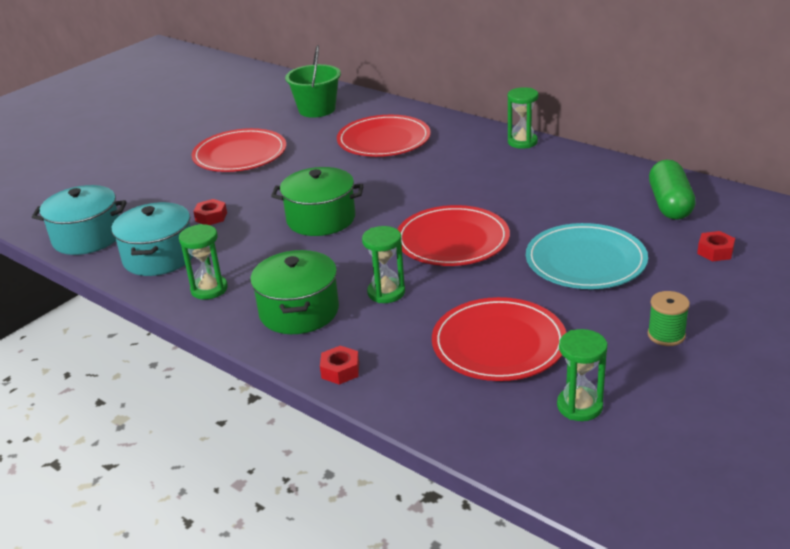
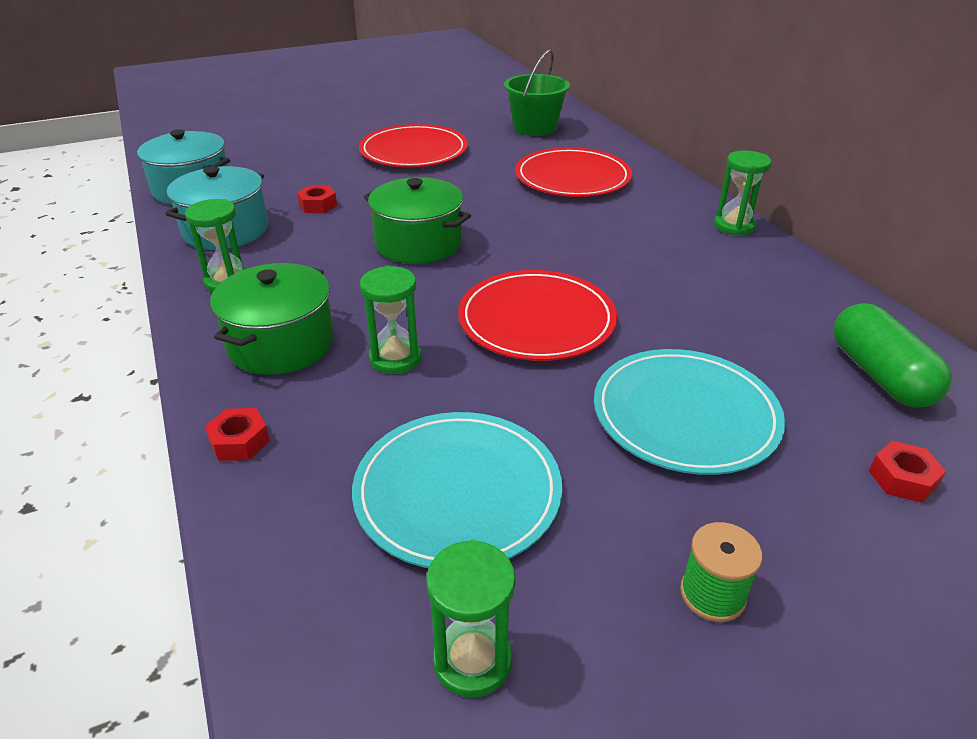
camera: 25 degrees right, 5 degrees up
red plate [432,297,566,381] -> turquoise plate [352,412,562,568]
green capsule [649,160,696,220] -> green capsule turned 45 degrees counterclockwise [833,303,952,408]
-----
### TASK OBJECTIVE
Restate the whole listing exactly as written, minus the pictures.

### EXERCISE SOLUTION
camera: 25 degrees right, 5 degrees up
red plate [432,297,566,381] -> turquoise plate [352,412,562,568]
green capsule [649,160,696,220] -> green capsule turned 45 degrees counterclockwise [833,303,952,408]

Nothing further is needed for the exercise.